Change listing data
= Beginning of Section =

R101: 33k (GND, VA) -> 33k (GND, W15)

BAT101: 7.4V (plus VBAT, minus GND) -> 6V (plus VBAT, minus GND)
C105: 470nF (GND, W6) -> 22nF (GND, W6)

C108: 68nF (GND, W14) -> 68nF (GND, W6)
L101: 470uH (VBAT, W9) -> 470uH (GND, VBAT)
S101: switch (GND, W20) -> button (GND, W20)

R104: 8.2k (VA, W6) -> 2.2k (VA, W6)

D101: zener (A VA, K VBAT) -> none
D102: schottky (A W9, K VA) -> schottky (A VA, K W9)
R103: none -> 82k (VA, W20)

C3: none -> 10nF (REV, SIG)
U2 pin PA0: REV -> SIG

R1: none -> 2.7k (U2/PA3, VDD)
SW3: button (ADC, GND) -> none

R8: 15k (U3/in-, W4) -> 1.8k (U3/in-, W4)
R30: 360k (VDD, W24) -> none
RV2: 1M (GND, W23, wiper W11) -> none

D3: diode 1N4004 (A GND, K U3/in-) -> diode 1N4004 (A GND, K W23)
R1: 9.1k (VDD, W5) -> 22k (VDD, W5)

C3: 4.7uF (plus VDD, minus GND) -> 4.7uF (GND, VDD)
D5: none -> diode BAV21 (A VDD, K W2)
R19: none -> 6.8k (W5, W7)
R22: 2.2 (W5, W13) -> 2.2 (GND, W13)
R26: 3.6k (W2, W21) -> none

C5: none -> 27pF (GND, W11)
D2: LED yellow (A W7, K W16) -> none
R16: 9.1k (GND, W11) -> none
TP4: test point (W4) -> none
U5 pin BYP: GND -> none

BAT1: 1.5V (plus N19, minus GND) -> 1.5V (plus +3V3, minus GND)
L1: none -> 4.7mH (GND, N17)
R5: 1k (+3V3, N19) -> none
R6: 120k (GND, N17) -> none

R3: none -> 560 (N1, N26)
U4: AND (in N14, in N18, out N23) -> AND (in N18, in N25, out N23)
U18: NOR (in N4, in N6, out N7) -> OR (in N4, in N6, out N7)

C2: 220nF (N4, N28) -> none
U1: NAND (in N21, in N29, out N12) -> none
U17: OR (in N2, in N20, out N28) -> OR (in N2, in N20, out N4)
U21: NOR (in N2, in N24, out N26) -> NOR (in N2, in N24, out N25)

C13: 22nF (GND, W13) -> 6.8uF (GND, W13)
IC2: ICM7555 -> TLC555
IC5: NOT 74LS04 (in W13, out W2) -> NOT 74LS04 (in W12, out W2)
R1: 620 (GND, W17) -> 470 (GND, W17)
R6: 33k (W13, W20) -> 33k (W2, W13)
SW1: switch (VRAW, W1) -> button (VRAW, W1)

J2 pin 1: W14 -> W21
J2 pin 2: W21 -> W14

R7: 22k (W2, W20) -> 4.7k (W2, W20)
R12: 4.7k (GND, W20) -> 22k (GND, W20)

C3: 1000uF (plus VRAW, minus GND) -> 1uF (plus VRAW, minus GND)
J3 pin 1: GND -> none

= End of Section =

**Task instructions**
Retype exactly the lines from the one containing "IC2: ICM7555 -> TLC555" through the last line of the records above, including both.

**Problem solution**
IC2: ICM7555 -> TLC555
IC5: NOT 74LS04 (in W13, out W2) -> NOT 74LS04 (in W12, out W2)
R1: 620 (GND, W17) -> 470 (GND, W17)
R6: 33k (W13, W20) -> 33k (W2, W13)
SW1: switch (VRAW, W1) -> button (VRAW, W1)

J2 pin 1: W14 -> W21
J2 pin 2: W21 -> W14

R7: 22k (W2, W20) -> 4.7k (W2, W20)
R12: 4.7k (GND, W20) -> 22k (GND, W20)

C3: 1000uF (plus VRAW, minus GND) -> 1uF (plus VRAW, minus GND)
J3 pin 1: GND -> none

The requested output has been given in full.